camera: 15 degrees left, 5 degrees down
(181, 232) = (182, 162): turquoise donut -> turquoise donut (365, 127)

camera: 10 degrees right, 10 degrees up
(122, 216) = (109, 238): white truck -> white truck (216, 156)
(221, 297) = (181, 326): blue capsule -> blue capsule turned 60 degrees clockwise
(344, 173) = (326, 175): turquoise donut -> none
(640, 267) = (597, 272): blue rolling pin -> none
--
■ **EXERCISE BRIEF**
Starting at the line that holds "(344, 173) = (326, 175): turquoise", retype each line exactly through the end of the entries, both ends included.

■ **TASK OUTPUT**
(344, 173) = (326, 175): turquoise donut -> none
(640, 267) = (597, 272): blue rolling pin -> none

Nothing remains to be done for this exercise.